Provided material:

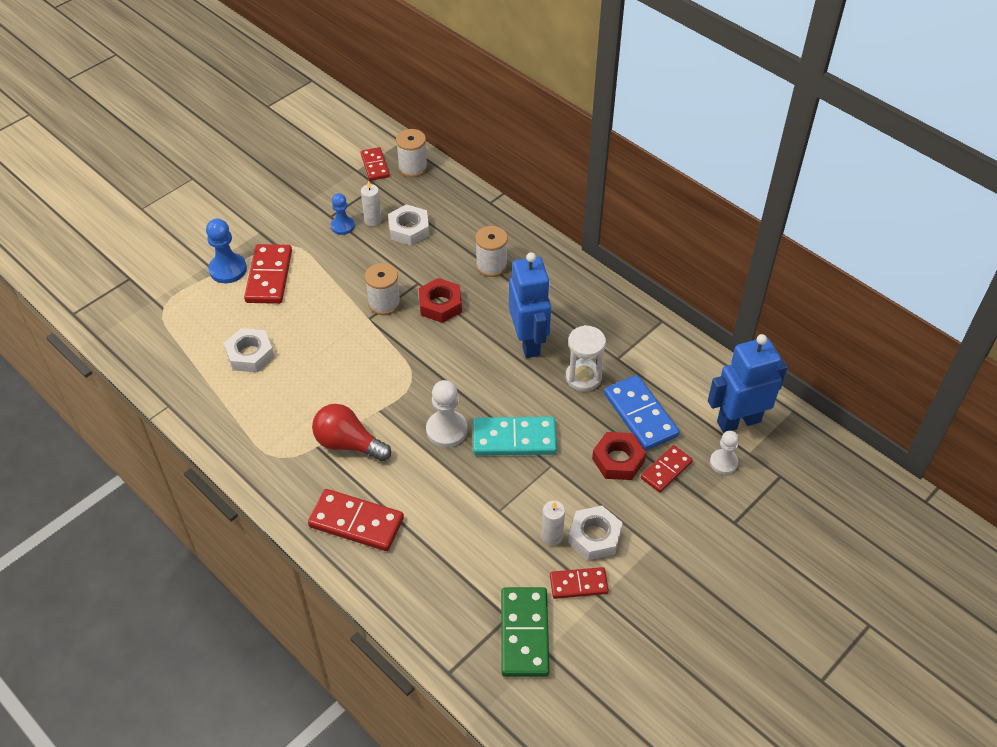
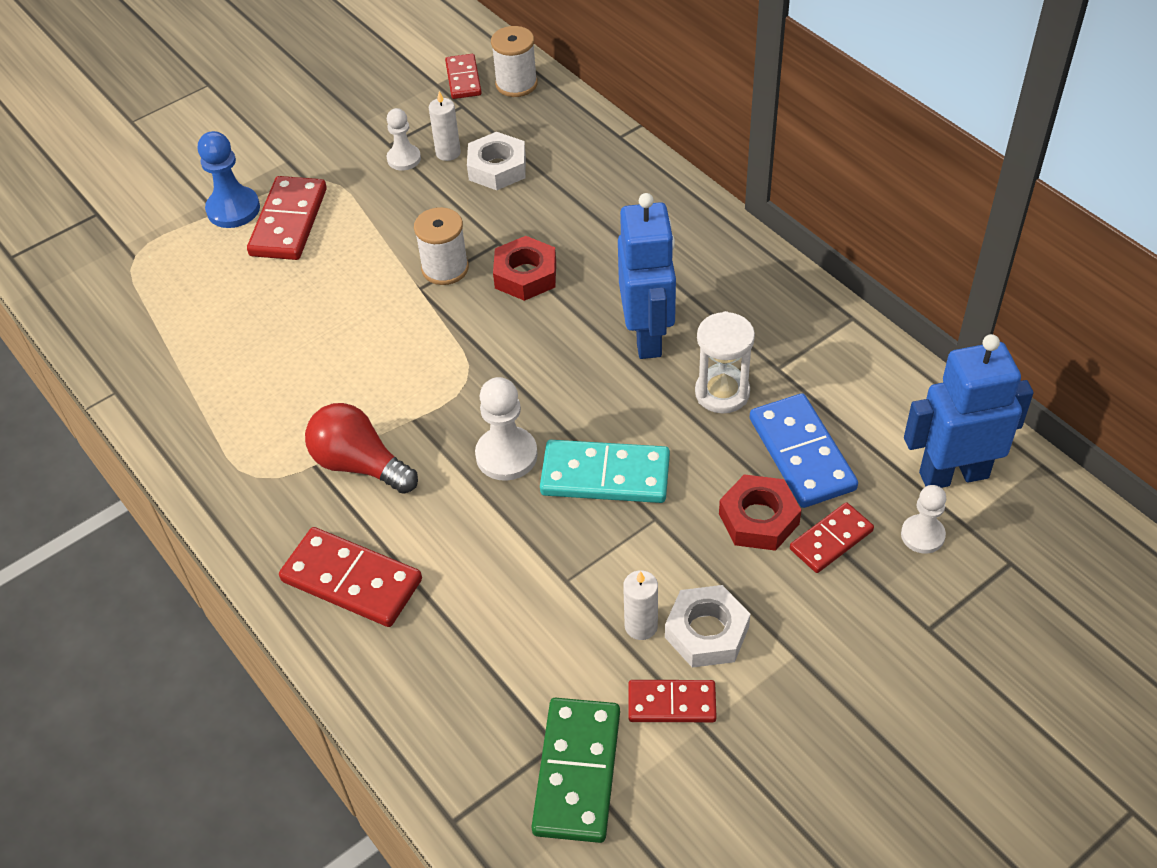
camera: 10 degrees right, 0 degrees up
(250, 354) = (242, 328): white nut -> none
(342, 226) = (404, 159): blue pawn -> white pawn
(491, 265) = (608, 224): white spool -> none

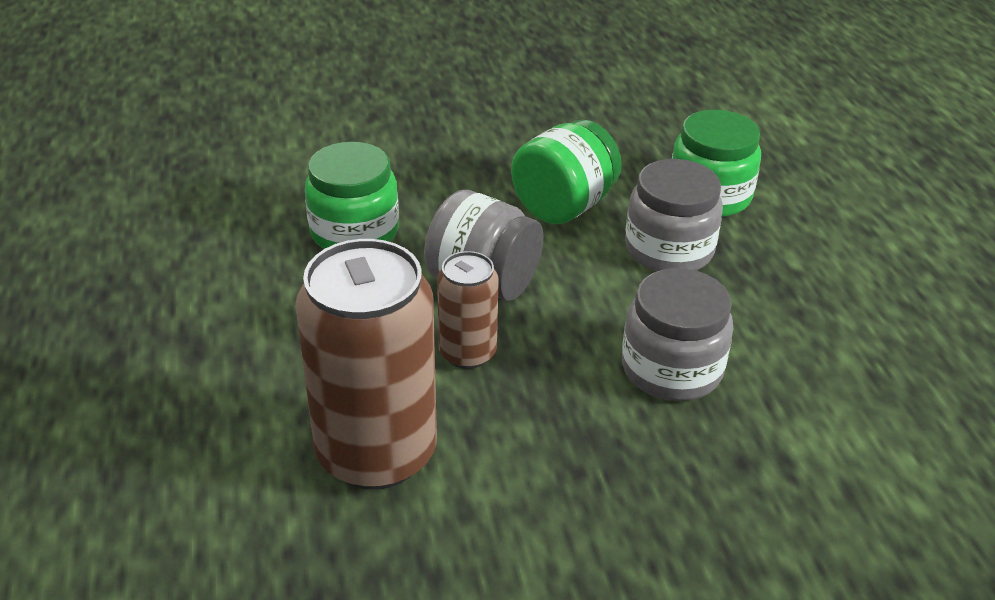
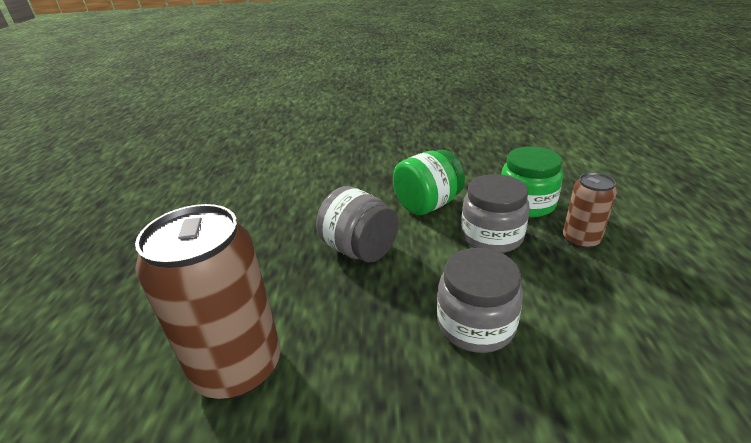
camera: 15 degrees right, 5 degrees down
(354, 232) = (294, 212): green jar -> none
(467, 353) = (331, 296): brown can -> brown can (581, 240)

What is needed:
Please copy the data shown above, line by line and exactly, omitting the images.

Answer area:
camera: 10 degrees right, 0 degrees up
(250, 354) = (242, 328): white nut -> none
(342, 226) = (404, 159): blue pawn -> white pawn
(491, 265) = (608, 224): white spool -> none

camera: 15 degrees right, 5 degrees down
(354, 232) = (294, 212): green jar -> none
(467, 353) = (331, 296): brown can -> brown can (581, 240)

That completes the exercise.